**REQUEST:** Please put the lines of the entries below into a JSON list of strings, one string per line with blank lines omitted, covering only the part that runs from the start of the entries through the line containing "moment [388, 504]". Leave the pictures out of the list.

(Rows showing where targets appear)
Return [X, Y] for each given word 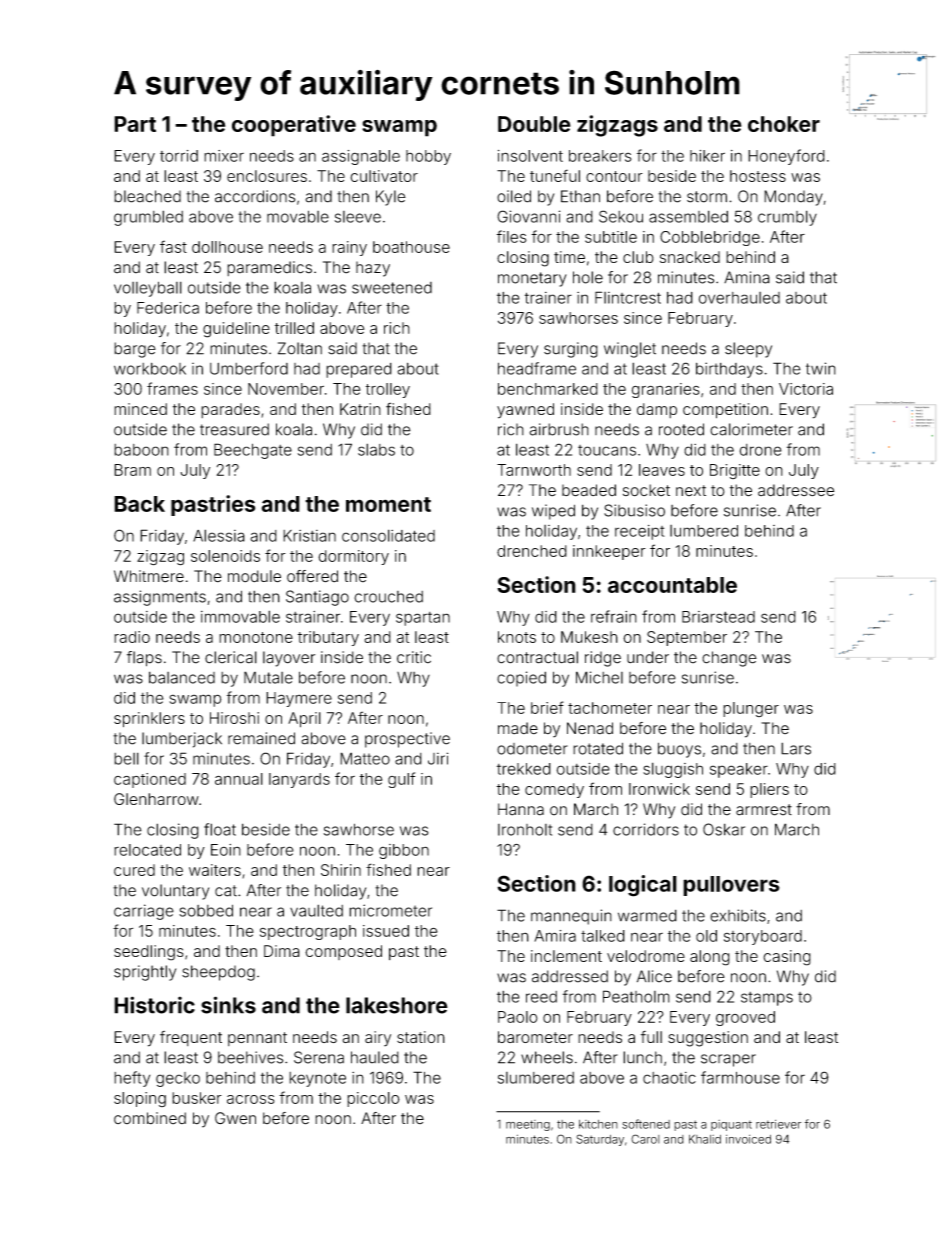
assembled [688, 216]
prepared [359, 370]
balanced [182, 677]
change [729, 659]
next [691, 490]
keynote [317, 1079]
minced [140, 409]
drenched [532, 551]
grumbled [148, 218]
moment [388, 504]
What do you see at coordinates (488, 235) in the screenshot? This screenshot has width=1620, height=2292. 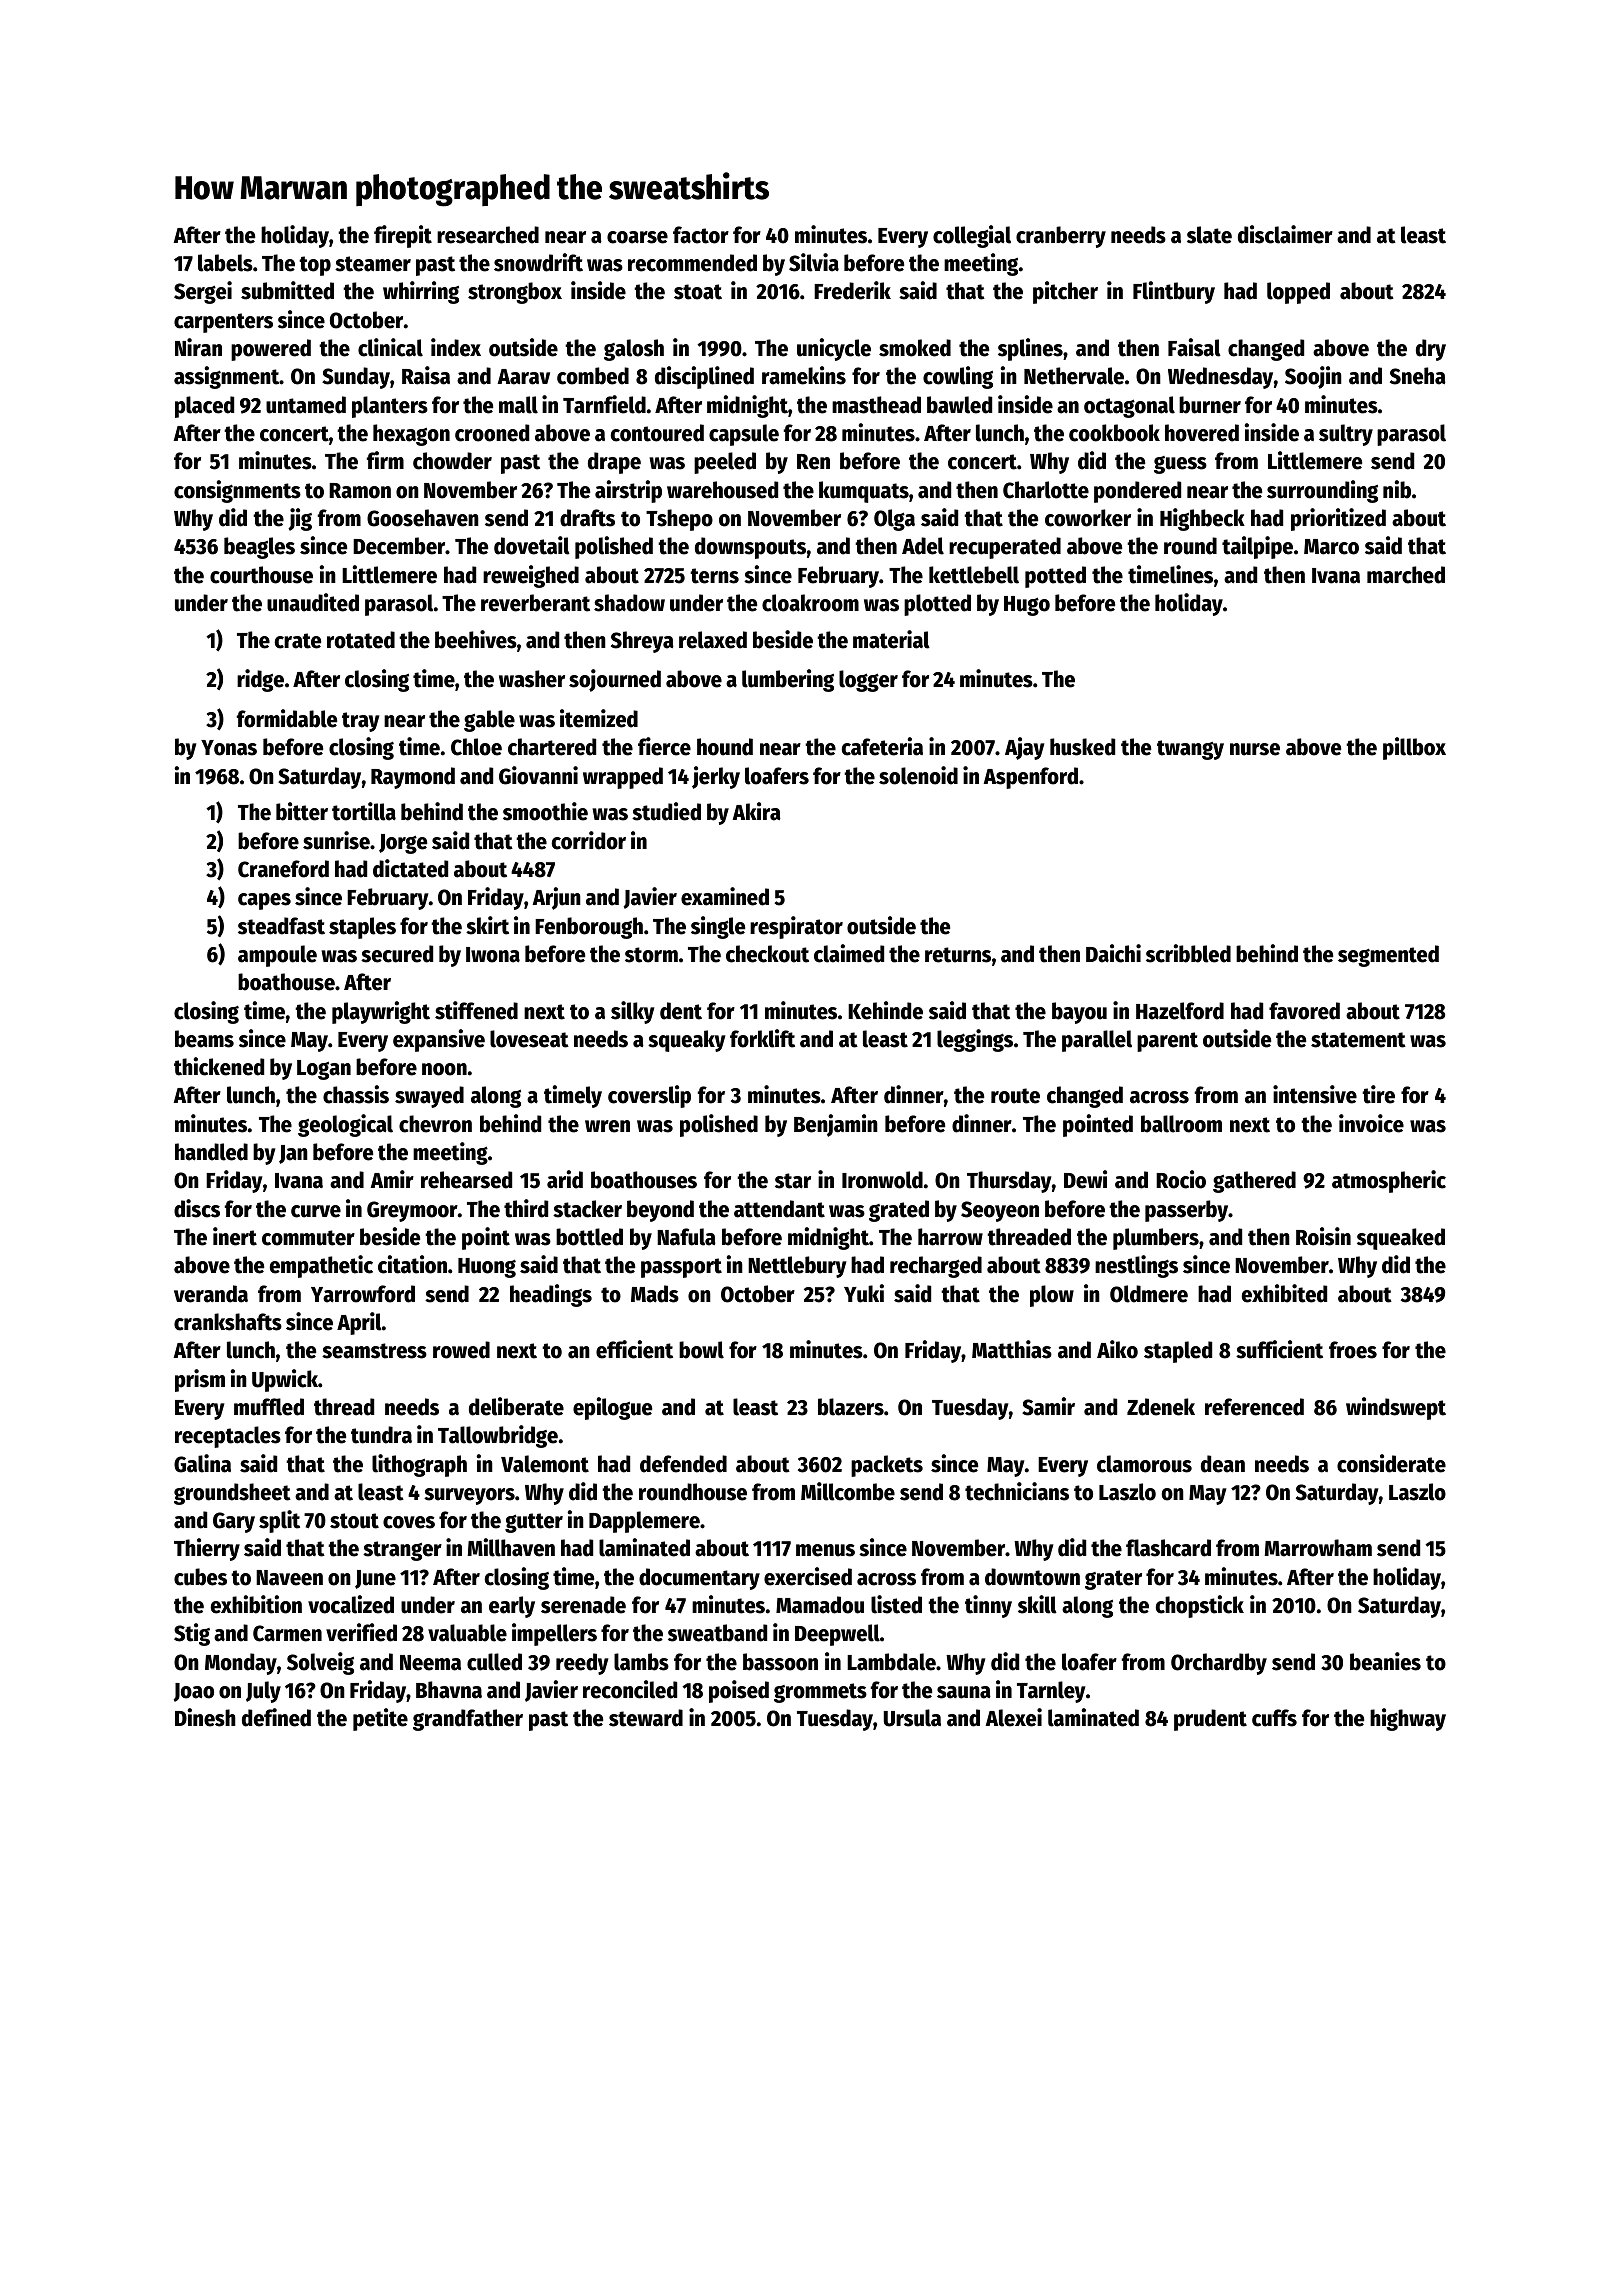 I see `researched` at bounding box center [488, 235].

**OUTPUT FOR THIS TASK:**
[
  "Return [X, Y] for each given word ",
  "assembled [688, 216]",
  "prepared [359, 370]",
  "balanced [182, 677]",
  "change [729, 659]",
  "next [691, 490]",
  "keynote [317, 1079]",
  "minced [140, 409]",
  "drenched [532, 551]",
  "grumbled [148, 218]",
  "moment [388, 504]"
]